Work order: All of the data should be restated word for word, with the pictures omitted.

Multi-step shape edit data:

[Start of section]

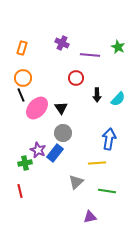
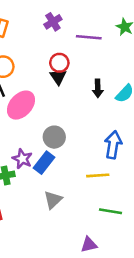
purple cross: (62, 43) -> (53, 22), turned 32
red circle: (76, 78) -> (59, 63), moved
black triangle: (61, 108) -> (58, 77), moved
gray triangle: (76, 182) -> (53, 200), moved

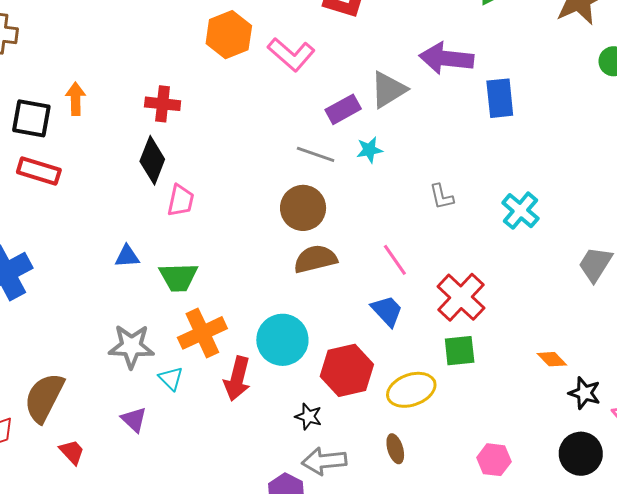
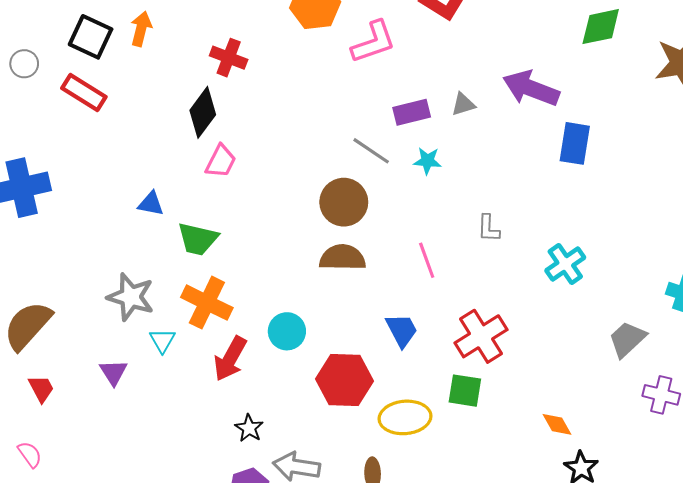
pink L-shape: (291, 54) -> (373, 42), turned -75
gray triangle: (388, 90) -> (463, 104), size x0.6
pink line: (395, 260) -> (427, 260), moved
orange cross: (202, 333) -> (207, 303), turned 36
cyan circle: (282, 340) -> (287, 331), size x0.7
black star: (308, 416) -> (249, 428), moved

[End of section]

Exercise result:
purple cross: (62, 43) -> (53, 22), turned 32
red circle: (76, 78) -> (59, 63), moved
black triangle: (61, 108) -> (58, 77), moved
gray triangle: (76, 182) -> (53, 200), moved

pink L-shape: (291, 54) -> (373, 42), turned -75
gray triangle: (388, 90) -> (463, 104), size x0.6
pink line: (395, 260) -> (427, 260), moved
orange cross: (202, 333) -> (207, 303), turned 36
cyan circle: (282, 340) -> (287, 331), size x0.7
black star: (308, 416) -> (249, 428), moved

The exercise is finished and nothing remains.